Segment Start: DATA TO PROCESS

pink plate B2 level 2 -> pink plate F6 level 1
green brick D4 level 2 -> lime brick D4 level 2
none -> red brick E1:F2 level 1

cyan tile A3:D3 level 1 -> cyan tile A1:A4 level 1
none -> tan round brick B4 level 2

Segment End: DATA TO PROCESS
Segment Start: DATA TO PROCESS

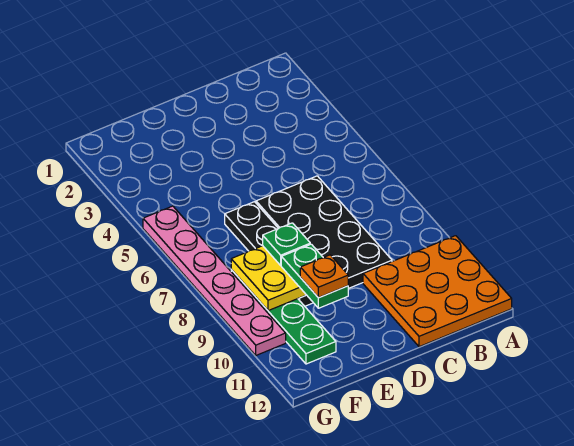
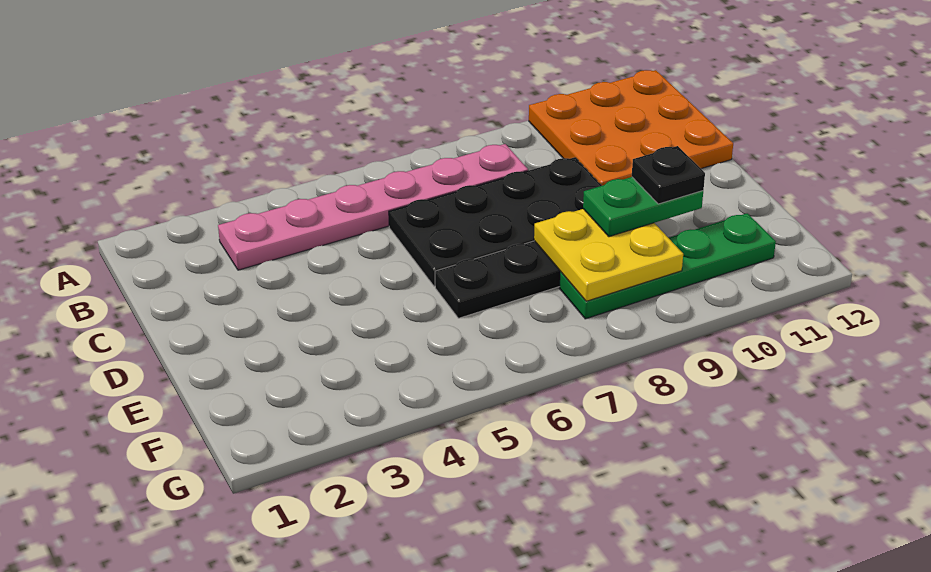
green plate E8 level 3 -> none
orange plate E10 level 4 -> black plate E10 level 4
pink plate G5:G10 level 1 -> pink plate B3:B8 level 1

Segment End: DATA TO PROCESS
Segment Start: DATA TO PROCESS

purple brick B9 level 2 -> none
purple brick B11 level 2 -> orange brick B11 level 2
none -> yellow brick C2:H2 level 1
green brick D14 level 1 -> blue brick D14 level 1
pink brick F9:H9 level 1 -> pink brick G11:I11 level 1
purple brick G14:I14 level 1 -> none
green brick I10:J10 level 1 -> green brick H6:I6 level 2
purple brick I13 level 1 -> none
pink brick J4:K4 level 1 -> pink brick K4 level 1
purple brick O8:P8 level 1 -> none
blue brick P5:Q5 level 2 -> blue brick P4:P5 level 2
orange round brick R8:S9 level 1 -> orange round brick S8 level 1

Segment End: DATA TO PROCESS

> ASSIGNED TASK
Output the material above exactly, but only from the line that carries "pink brick J4:K4" through the line that carries "orange round brick R8:S9".

> FINAL ANSWER
pink brick J4:K4 level 1 -> pink brick K4 level 1
purple brick O8:P8 level 1 -> none
blue brick P5:Q5 level 2 -> blue brick P4:P5 level 2
orange round brick R8:S9 level 1 -> orange round brick S8 level 1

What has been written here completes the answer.